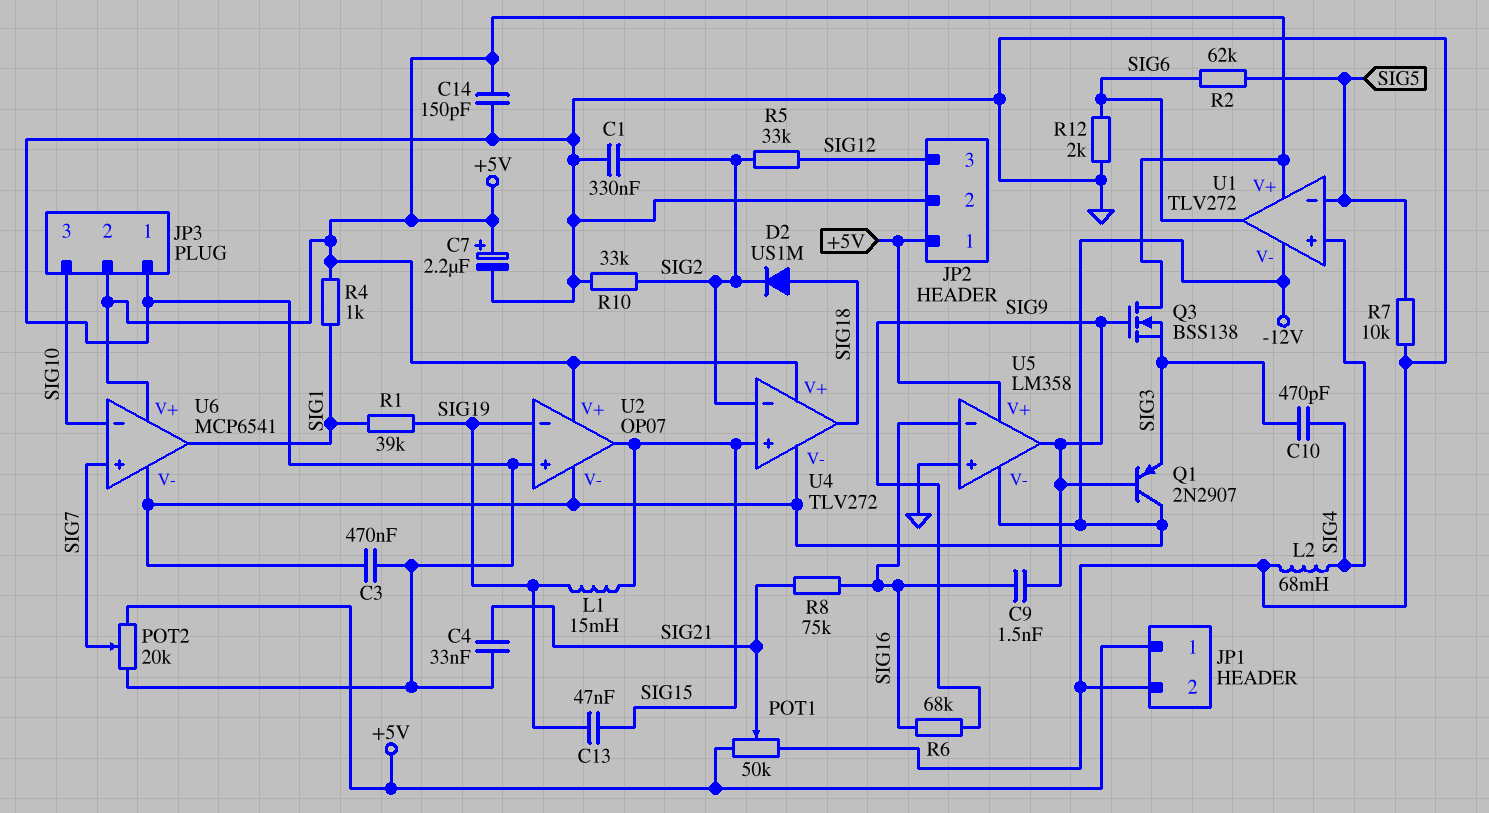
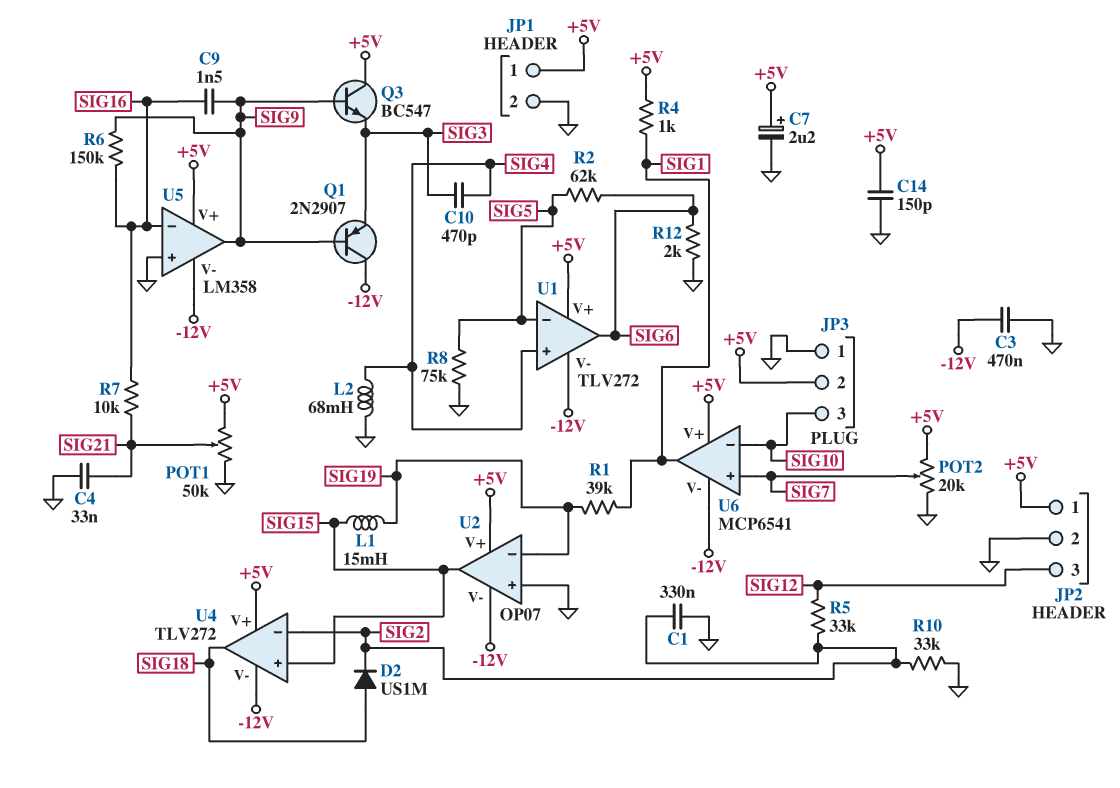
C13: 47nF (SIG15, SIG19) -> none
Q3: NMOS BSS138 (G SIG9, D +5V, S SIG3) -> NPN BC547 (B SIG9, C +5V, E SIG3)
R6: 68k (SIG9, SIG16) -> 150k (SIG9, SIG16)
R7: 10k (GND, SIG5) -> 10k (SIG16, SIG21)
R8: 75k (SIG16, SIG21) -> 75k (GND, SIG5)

◆ ◆ ◆ ◆

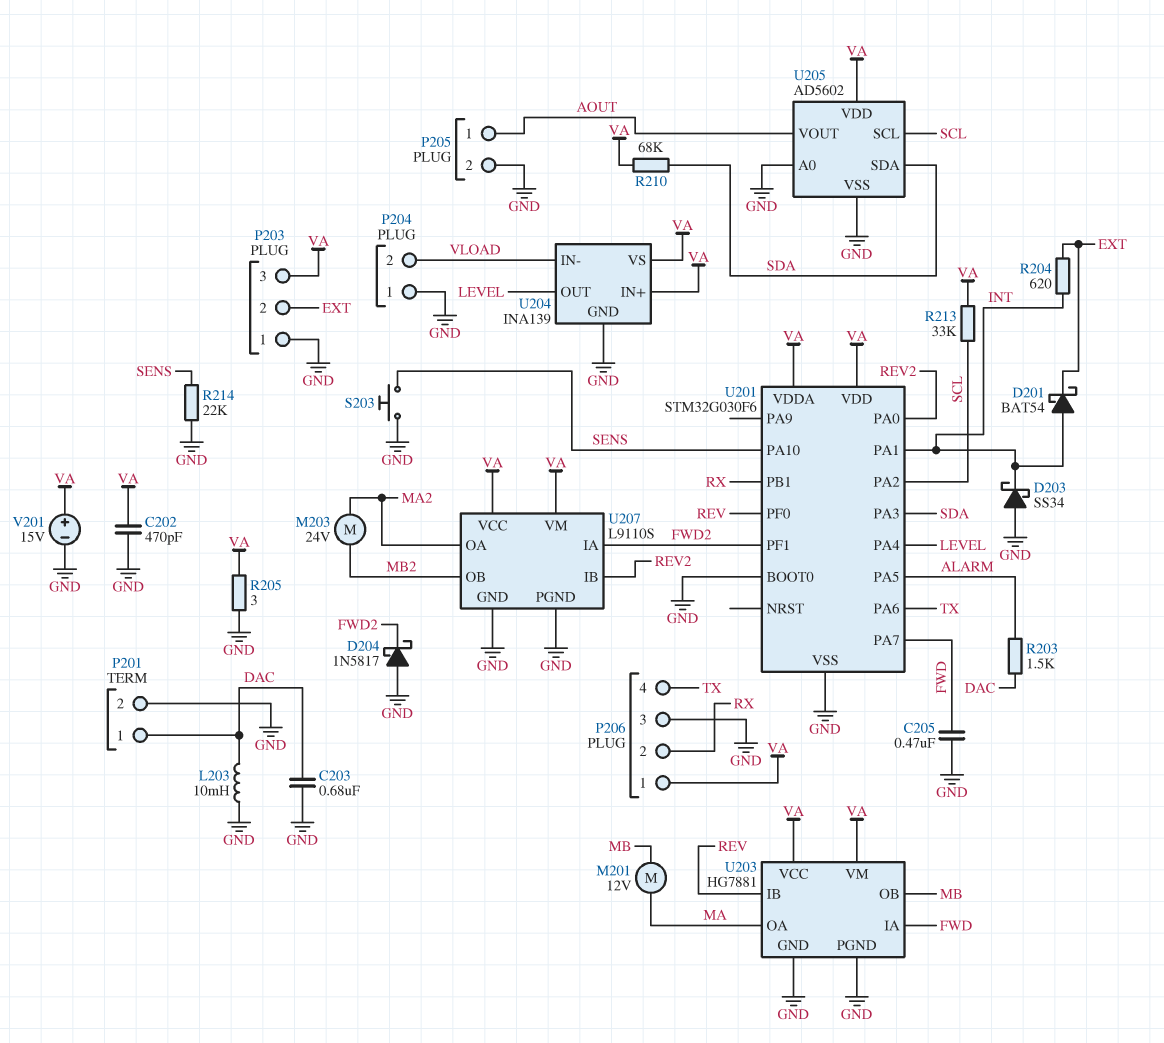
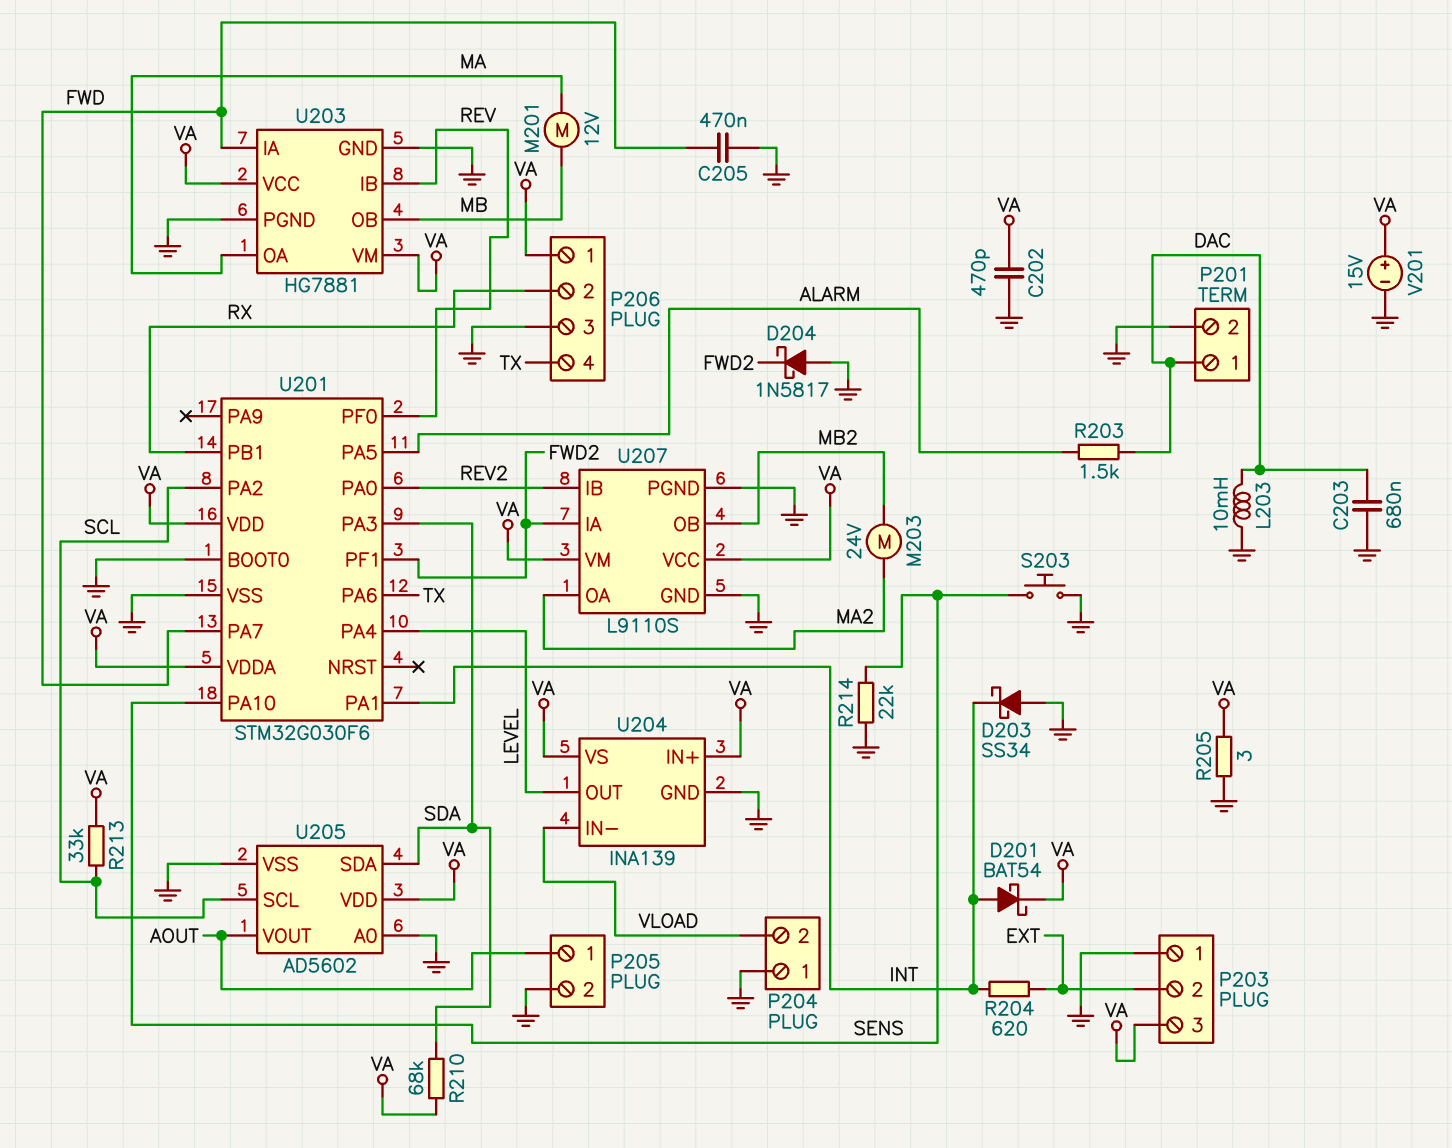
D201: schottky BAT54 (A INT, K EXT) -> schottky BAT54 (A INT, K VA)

◆ ◆ ◆ ◆

§ **Task directions**
Your answer should consist only of the lines above between the line holding "R7: 10k (GND, SIG5) -> 10k (SIG16, SIG21)" and the line holding "R8: 75k (SIG16, SIG21) -> 75k (GND, SIG5)", inclusive, each transcribed exactly.

§ **Solution**
R7: 10k (GND, SIG5) -> 10k (SIG16, SIG21)
R8: 75k (SIG16, SIG21) -> 75k (GND, SIG5)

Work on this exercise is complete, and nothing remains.